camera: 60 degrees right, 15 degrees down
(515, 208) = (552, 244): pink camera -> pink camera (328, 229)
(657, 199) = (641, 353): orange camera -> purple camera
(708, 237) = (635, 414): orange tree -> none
- - -
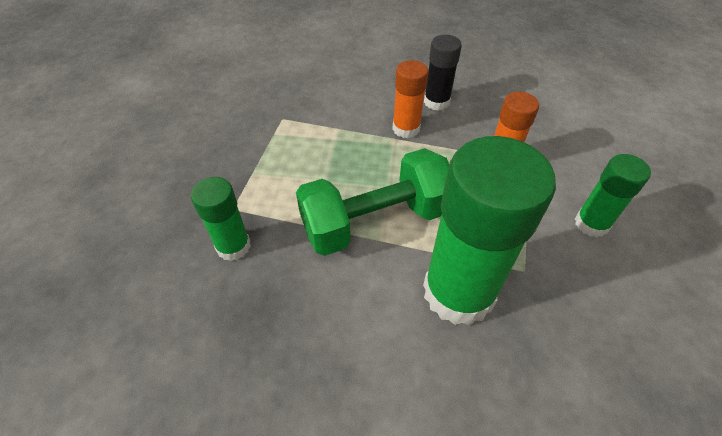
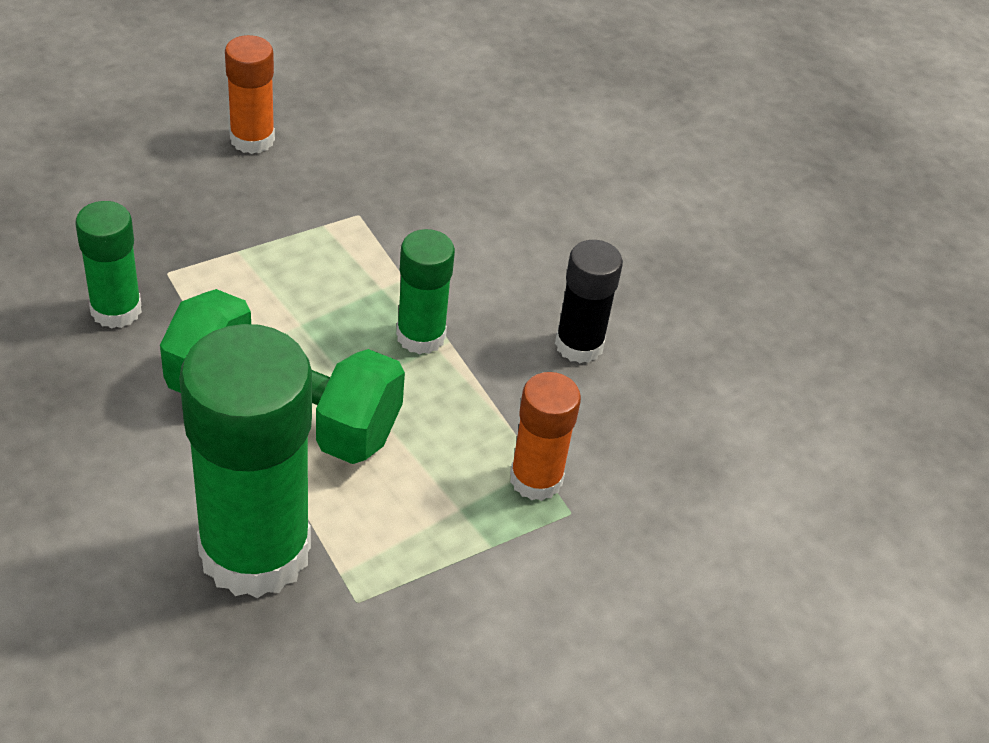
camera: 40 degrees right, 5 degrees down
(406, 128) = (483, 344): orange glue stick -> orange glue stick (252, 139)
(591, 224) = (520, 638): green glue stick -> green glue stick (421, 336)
- - -
Could you repeat exactly the lines in the listing above from the one with "camera: 60 degrees right, 15 degrees down" down to the one with "(708, 237) = (635, 414): orange tree -> none"? Include both of those lines.

● Response to the task
camera: 60 degrees right, 15 degrees down
(515, 208) = (552, 244): pink camera -> pink camera (328, 229)
(657, 199) = (641, 353): orange camera -> purple camera
(708, 237) = (635, 414): orange tree -> none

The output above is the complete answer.